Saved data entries
━━━
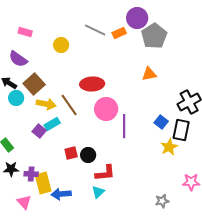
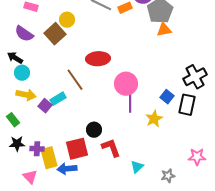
orange triangle: (149, 74) -> (164, 30), moved
brown square: (34, 84) -> (55, 34), moved
yellow arrow: (46, 104) -> (26, 95), moved
pink circle: (106, 109) -> (126, 84), moved
yellow star: (169, 147) -> (154, 119), moved
red square: (71, 153) -> (77, 149), moved, size x1.6
red L-shape: (105, 173) -> (111, 148), turned -105
cyan triangle: (98, 192) -> (137, 167), moved

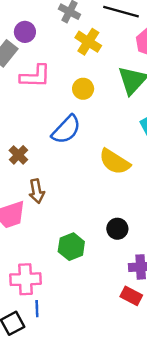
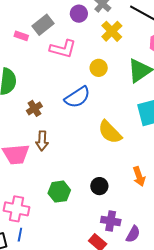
purple circle: (25, 32) -> (79, 14), moved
━━━
The reply is to be all the records above, transcribed exactly, with no pictures.

ANSWER BOX:
orange triangle: (149, 74) -> (164, 30), moved
brown square: (34, 84) -> (55, 34), moved
yellow arrow: (46, 104) -> (26, 95), moved
pink circle: (106, 109) -> (126, 84), moved
yellow star: (169, 147) -> (154, 119), moved
red square: (71, 153) -> (77, 149), moved, size x1.6
red L-shape: (105, 173) -> (111, 148), turned -105
cyan triangle: (98, 192) -> (137, 167), moved

purple circle: (25, 32) -> (79, 14), moved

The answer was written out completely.